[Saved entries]
───

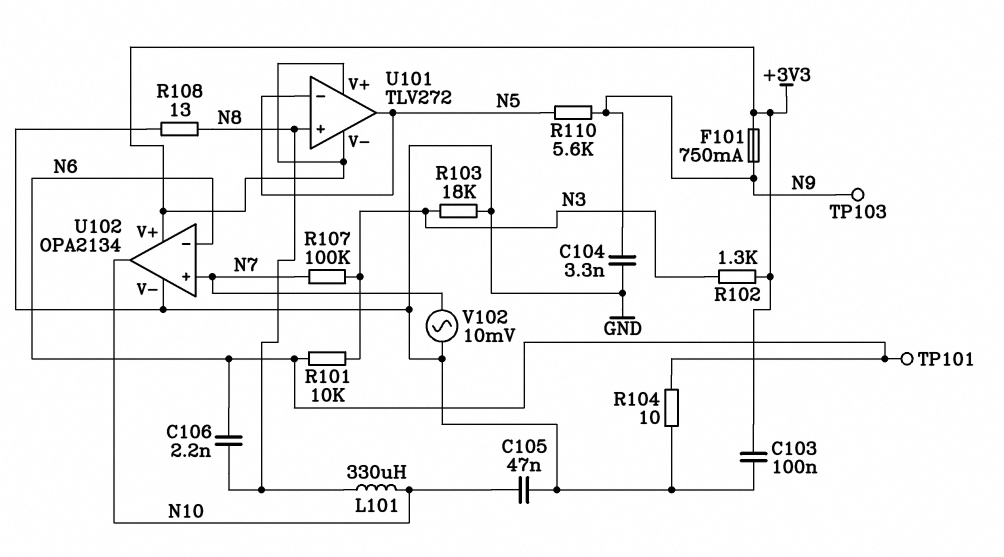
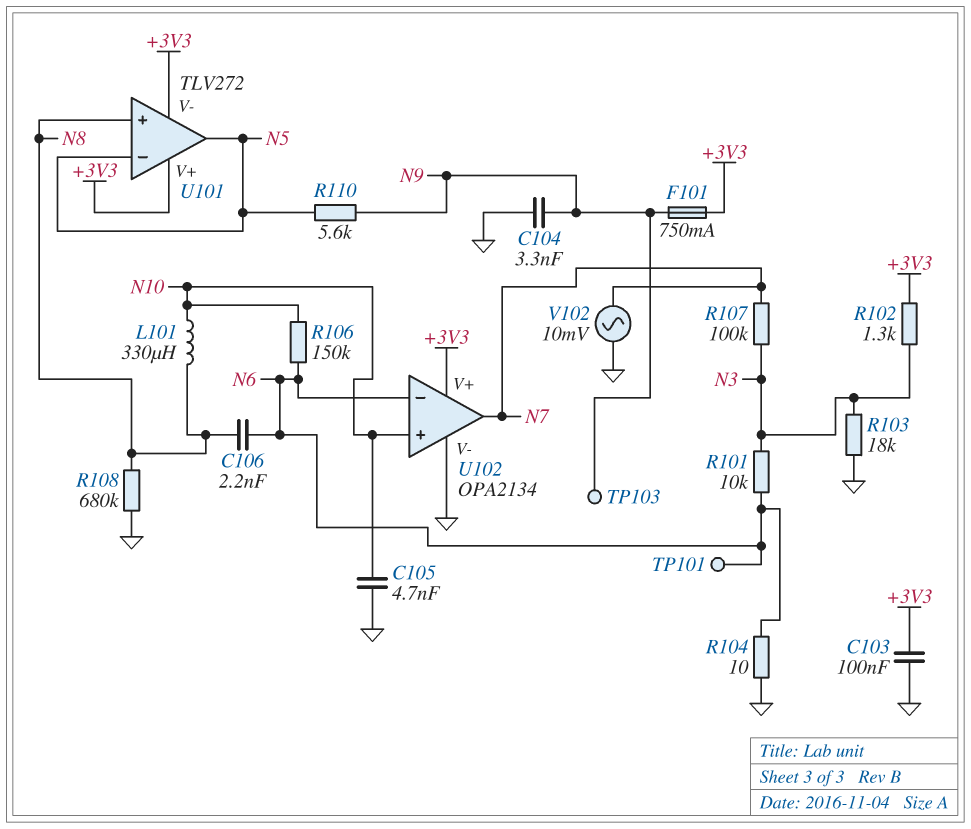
C105: 47nF (GND, N10) -> 4.7nF (GND, N10)
R106: none -> 150k (N6, N10)
R108: 13 (GND, N8) -> 680k (GND, N8)
U102 pin in+: N7 -> N10
U102 pin out: N10 -> N7

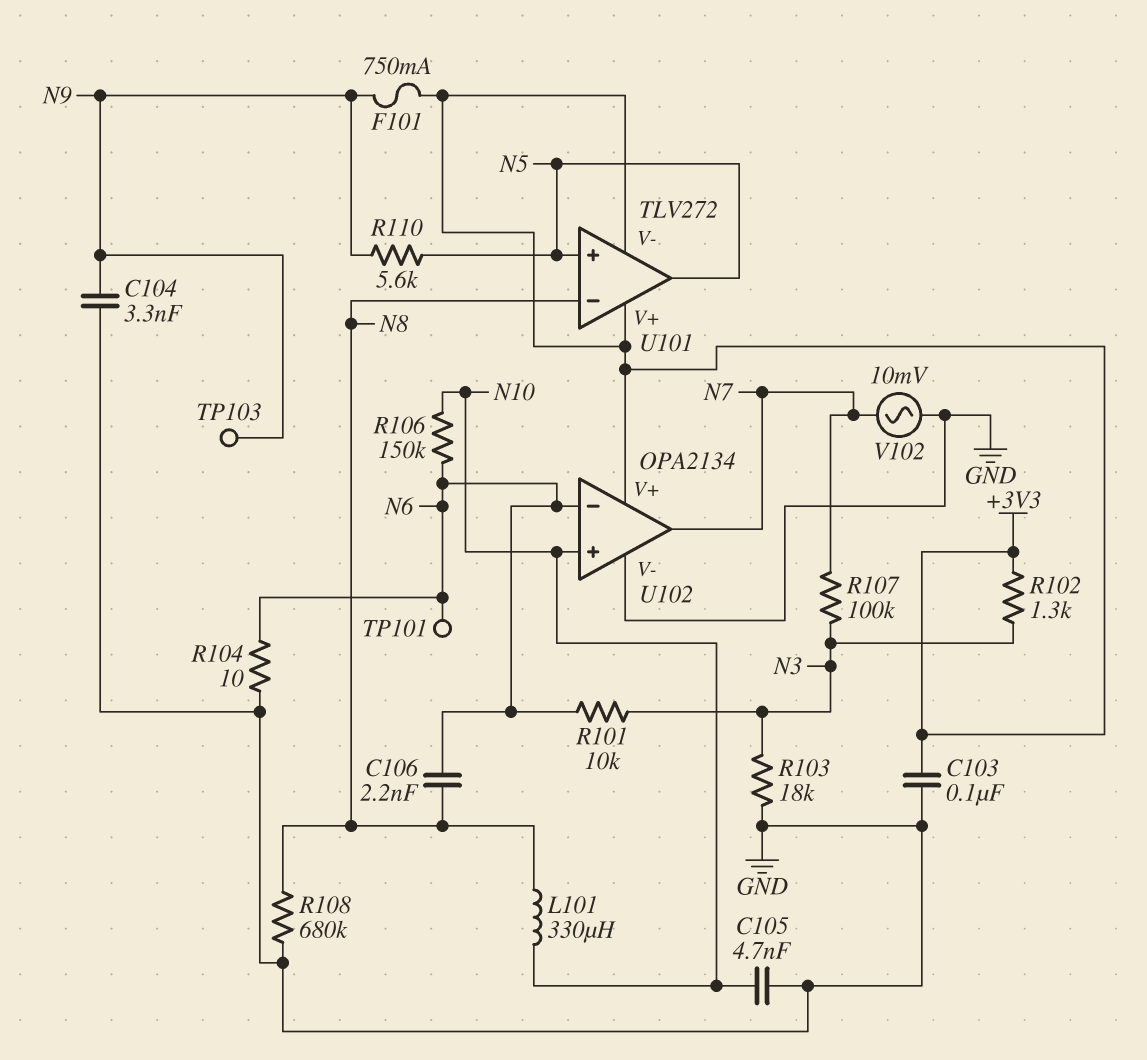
U101 pin in+: N8 -> N5
U101 pin in-: N5 -> N8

───

Retype the records above exactly, pictures omitted.

**WRITTEN SOLUTION:**
C105: 47nF (GND, N10) -> 4.7nF (GND, N10)
R106: none -> 150k (N6, N10)
R108: 13 (GND, N8) -> 680k (GND, N8)
U102 pin in+: N7 -> N10
U102 pin out: N10 -> N7

U101 pin in+: N8 -> N5
U101 pin in-: N5 -> N8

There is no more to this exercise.